> Given information:
+ + + +
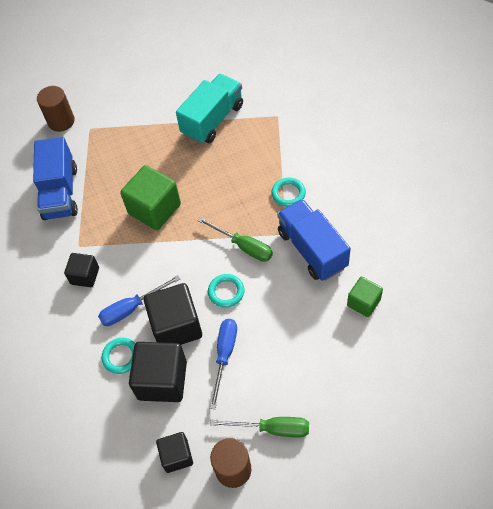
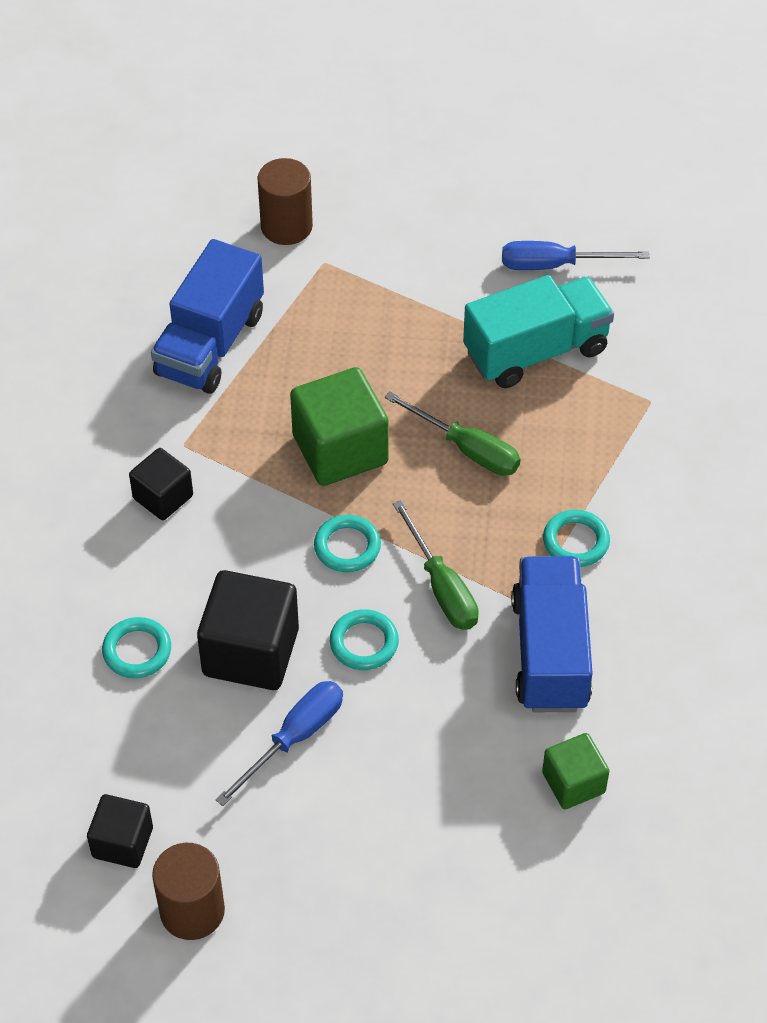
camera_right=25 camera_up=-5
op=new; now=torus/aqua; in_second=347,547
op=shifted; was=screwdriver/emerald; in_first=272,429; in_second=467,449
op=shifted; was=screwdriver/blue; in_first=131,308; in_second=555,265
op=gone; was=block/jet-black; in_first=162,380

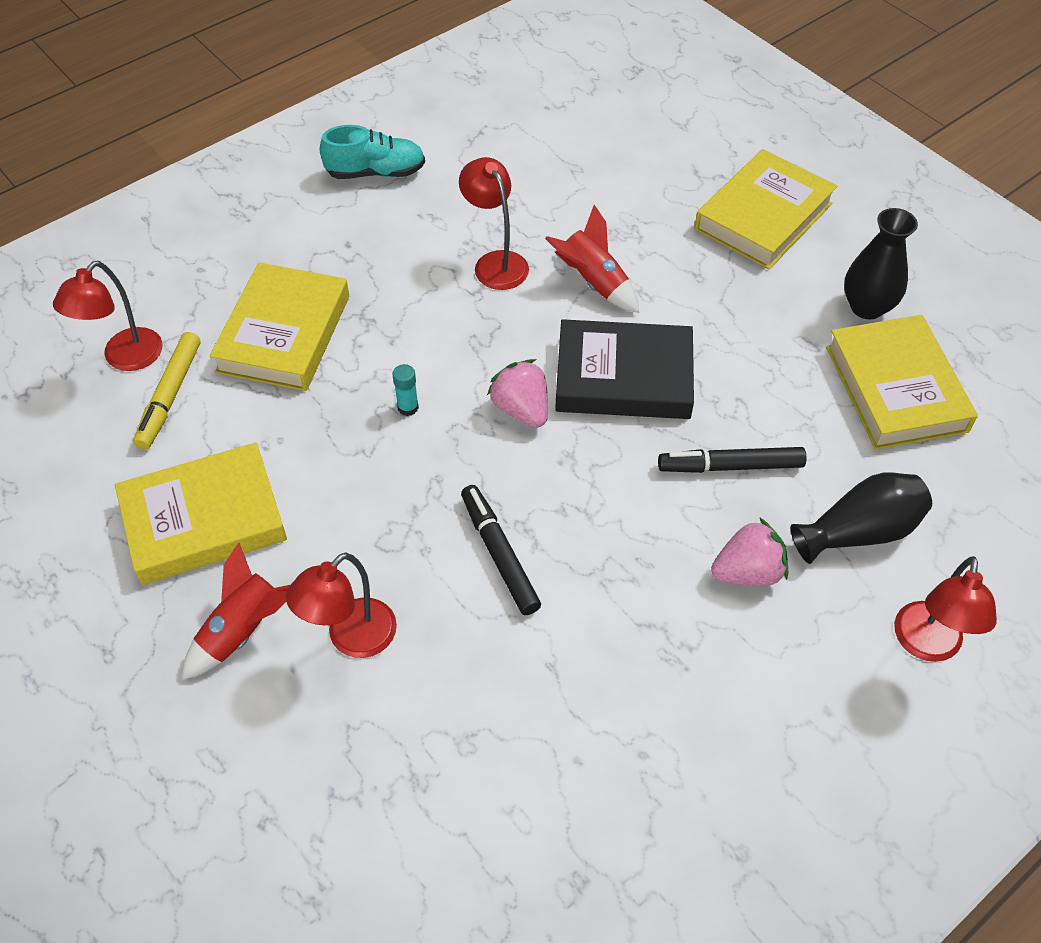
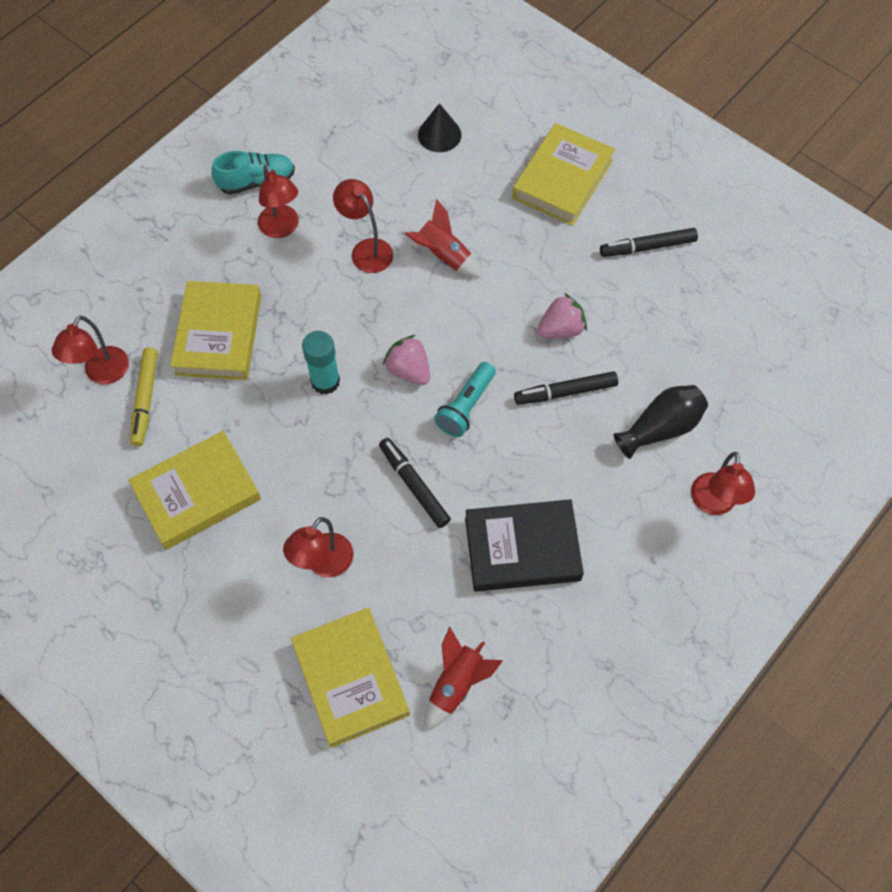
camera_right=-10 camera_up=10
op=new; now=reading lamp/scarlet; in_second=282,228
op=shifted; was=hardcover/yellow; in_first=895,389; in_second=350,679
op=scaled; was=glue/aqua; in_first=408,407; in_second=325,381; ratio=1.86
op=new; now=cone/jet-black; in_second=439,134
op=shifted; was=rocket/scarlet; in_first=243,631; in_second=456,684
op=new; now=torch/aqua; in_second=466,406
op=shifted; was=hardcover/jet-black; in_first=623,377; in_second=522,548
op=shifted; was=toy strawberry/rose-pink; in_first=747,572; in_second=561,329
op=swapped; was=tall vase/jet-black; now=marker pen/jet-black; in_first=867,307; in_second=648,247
+ + + +
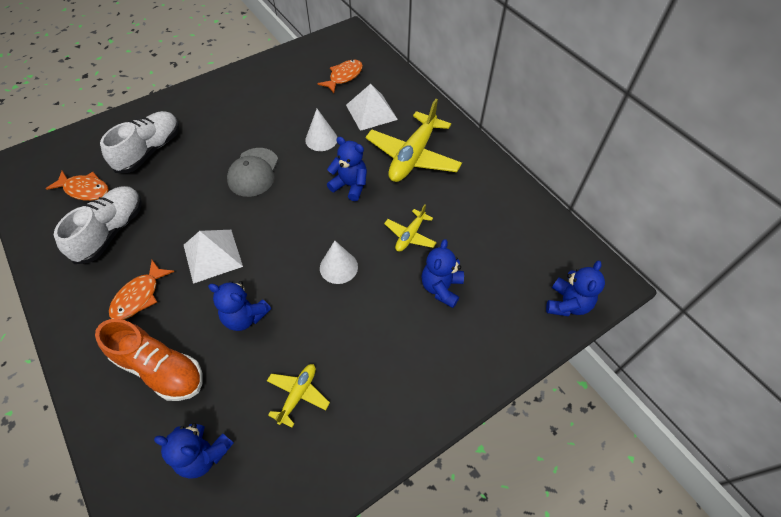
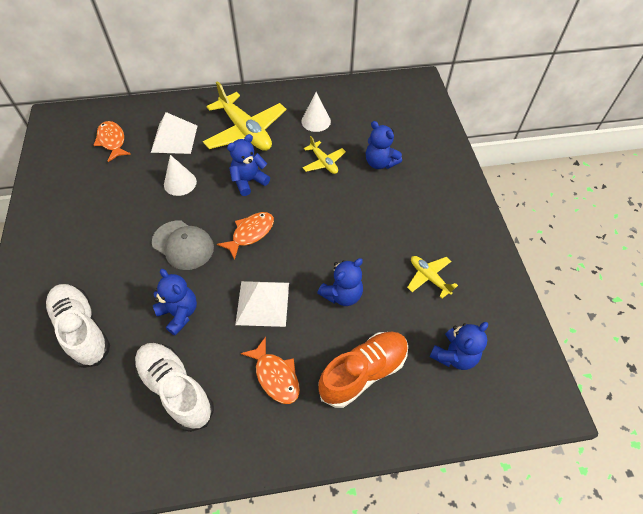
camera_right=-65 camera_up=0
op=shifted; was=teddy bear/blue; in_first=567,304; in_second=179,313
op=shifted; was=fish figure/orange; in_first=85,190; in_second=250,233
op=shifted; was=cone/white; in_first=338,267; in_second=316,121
+ + + +
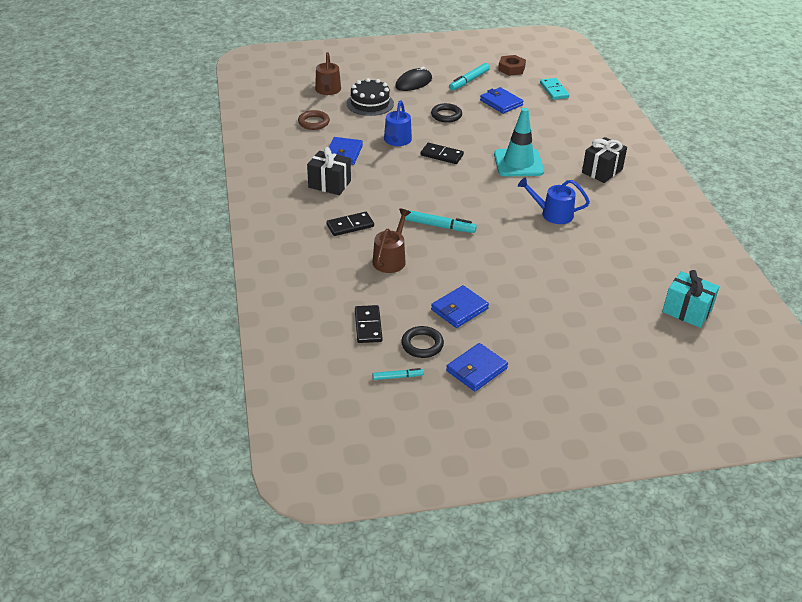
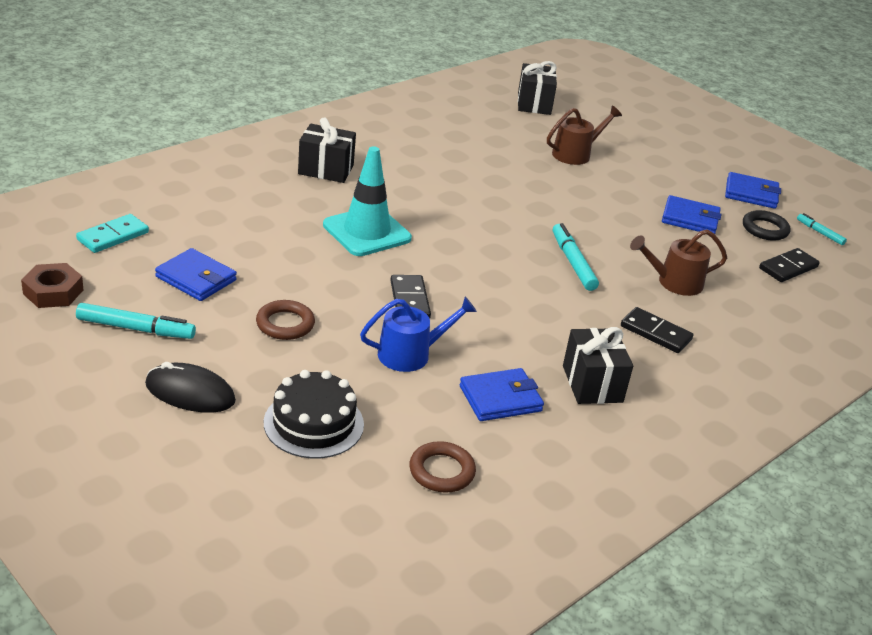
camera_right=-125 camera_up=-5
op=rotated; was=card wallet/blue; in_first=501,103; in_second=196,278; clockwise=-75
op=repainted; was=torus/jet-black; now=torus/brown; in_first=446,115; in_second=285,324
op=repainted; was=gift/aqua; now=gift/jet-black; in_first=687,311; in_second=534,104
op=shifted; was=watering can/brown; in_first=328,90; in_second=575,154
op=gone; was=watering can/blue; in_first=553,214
+ + + +
> Problem to work on: Of all the entries above, output exactly the lines between the one holding "op=new; now=torus/aqua; in_second=347,547" and the one holding "op=shifted; was=screwdriver/blue; in_first=131,308;", inclusive.

> Answer:
op=new; now=torus/aqua; in_second=347,547
op=shifted; was=screwdriver/emerald; in_first=272,429; in_second=467,449
op=shifted; was=screwdriver/blue; in_first=131,308; in_second=555,265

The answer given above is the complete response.